* [Object matching data]

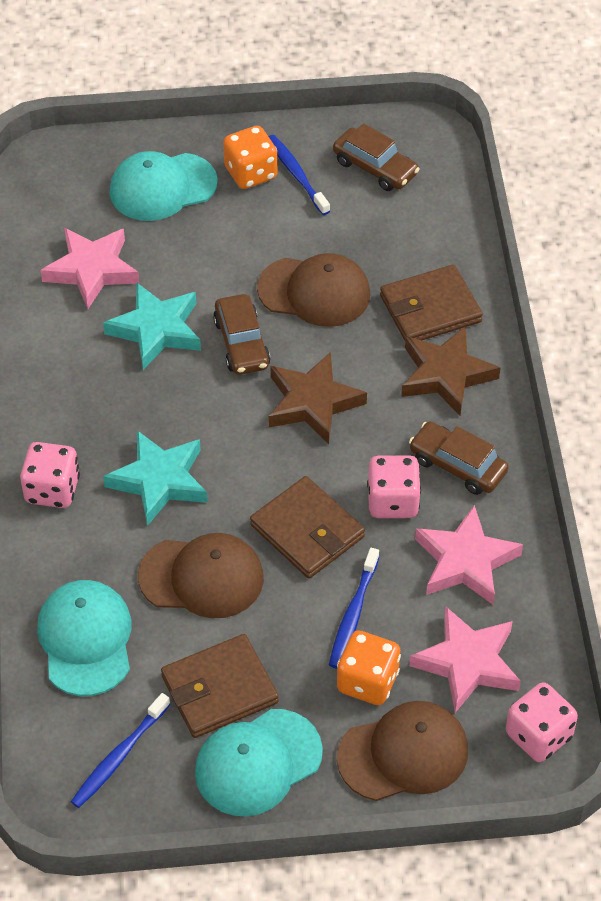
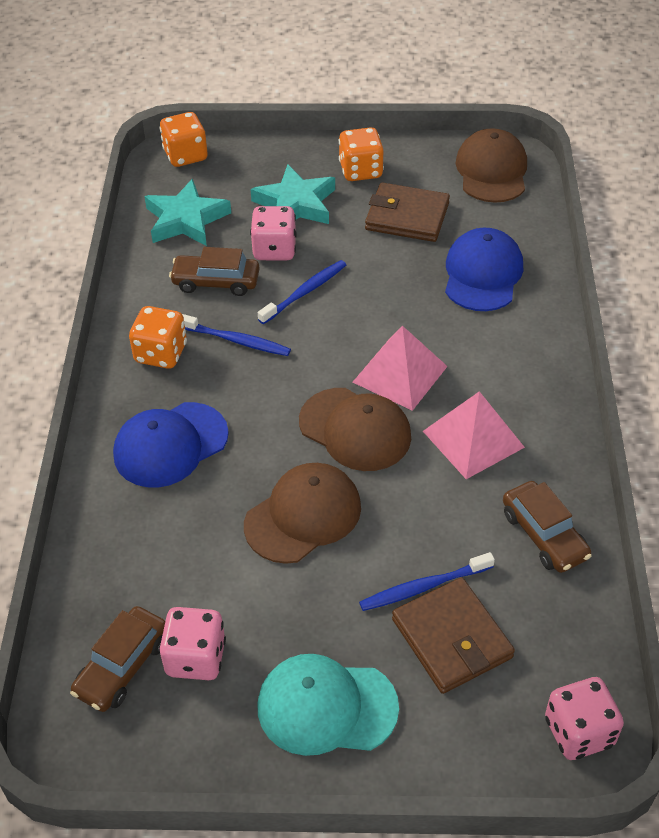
blue cap: 0 -> 2
brown star: 2 -> 0
brown wallet: 3 -> 2
orange dice: 2 -> 3
pink pyramid: 0 -> 2
pink star: 3 -> 0
turquoise cap: 3 -> 1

* [How to complete this task] Copy out every entry above word for word; omit the images.

* [Result below]
blue cap: 0 -> 2
brown star: 2 -> 0
brown wallet: 3 -> 2
orange dice: 2 -> 3
pink pyramid: 0 -> 2
pink star: 3 -> 0
turquoise cap: 3 -> 1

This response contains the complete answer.